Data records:
****************************************
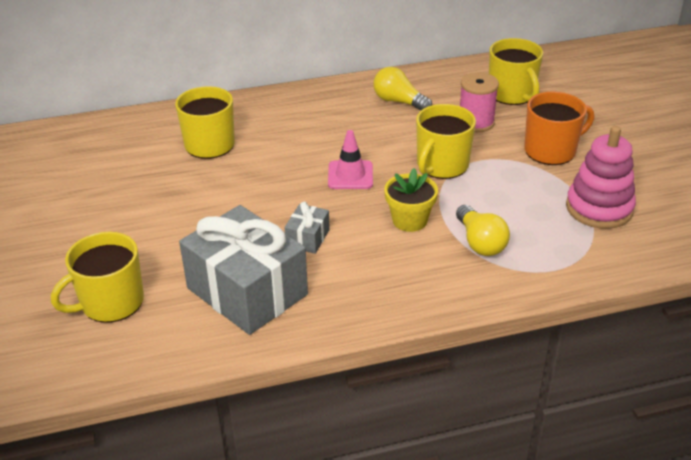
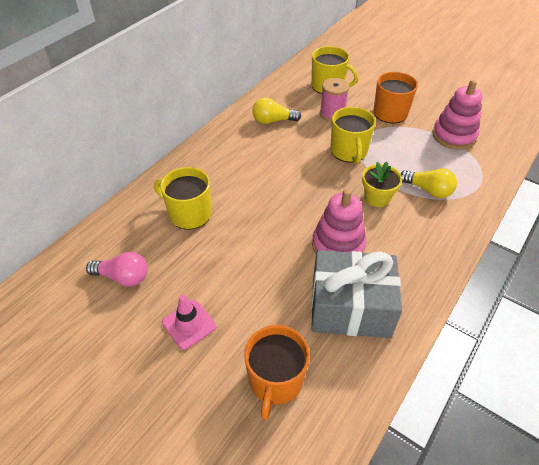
camera: 40 degrees left, 10 degrees up
(97, 164) = (123, 277): none -> pink light bulb
(111, 302) = (275, 381): yellow mug -> orange mug
(308, 238) = (338, 245): grey gift -> pink stacking toy
(350, 175) = (307, 186): pink traffic cone -> pink traffic cone (189, 324)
****************************************
What the exercise asks: Set down every entry above again exactly, dropping each picture.

Response to the task:
camera: 40 degrees left, 10 degrees up
(97, 164) = (123, 277): none -> pink light bulb
(111, 302) = (275, 381): yellow mug -> orange mug
(308, 238) = (338, 245): grey gift -> pink stacking toy
(350, 175) = (307, 186): pink traffic cone -> pink traffic cone (189, 324)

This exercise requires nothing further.